Shape position updates
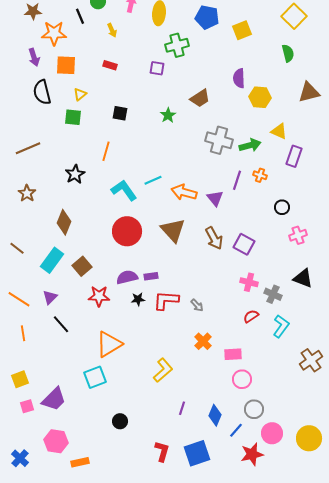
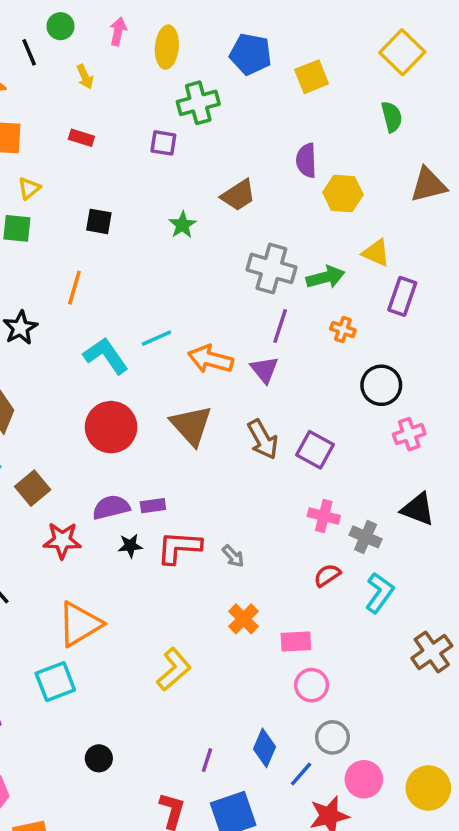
purple line: (237, 180) -> (280, 326), moved
black circle: (282, 207) -> (381, 385), size x1.5
purple line: (182, 408) -> (207, 760), moved

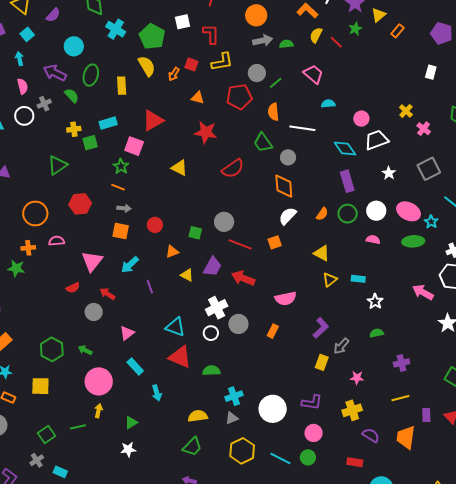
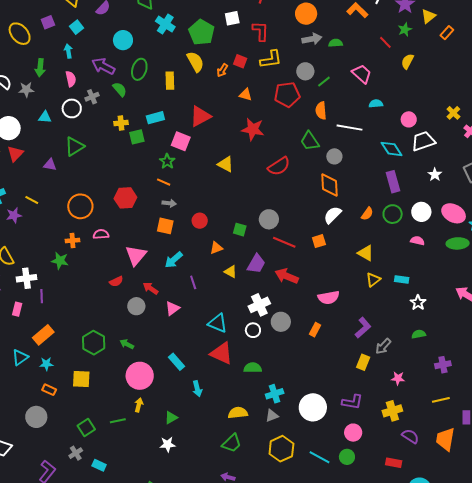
yellow semicircle: (316, 35) -> (407, 61), moved
green triangle: (57, 165) -> (74, 146), moved
pink triangle: (127, 333) -> (173, 308), moved

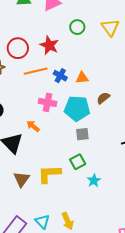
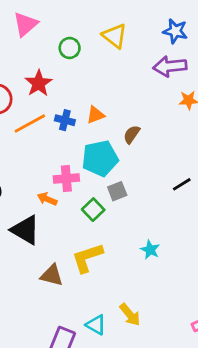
red star: (49, 45) -> (39, 83), turned 30
pink cross: (47, 102) -> (66, 178), moved
green square: (78, 162) -> (93, 210), moved
brown triangle: (22, 179) -> (52, 275), turned -36

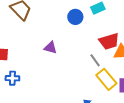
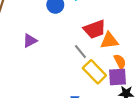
purple triangle: (50, 48) -> (30, 41), turned -40

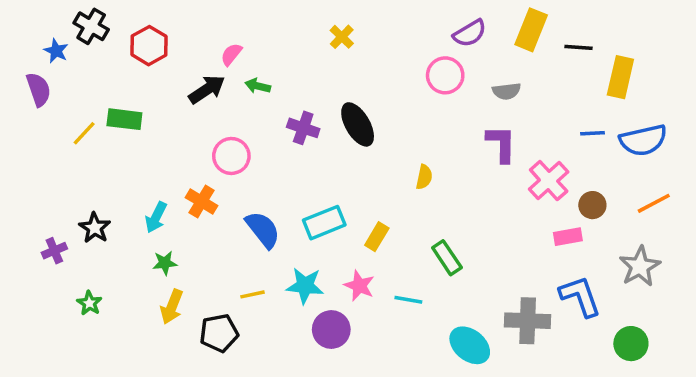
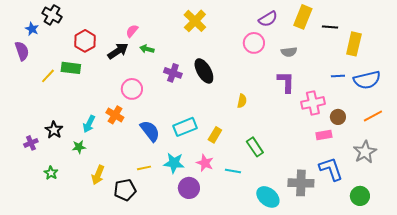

What to produce: Every line of the data above should be returned exactly, with the pictures removed.

Output below:
purple line: (237, 180) -> (280, 326), moved
black circle: (282, 207) -> (381, 385), size x1.5
purple line: (182, 408) -> (207, 760), moved

yellow semicircle: (316, 35) -> (407, 61), moved
green triangle: (57, 165) -> (74, 146), moved
pink triangle: (127, 333) -> (173, 308), moved

red star: (49, 45) -> (39, 83), turned 30
pink cross: (47, 102) -> (66, 178), moved
green square: (78, 162) -> (93, 210), moved
brown triangle: (22, 179) -> (52, 275), turned -36

purple triangle: (50, 48) -> (30, 41), turned -40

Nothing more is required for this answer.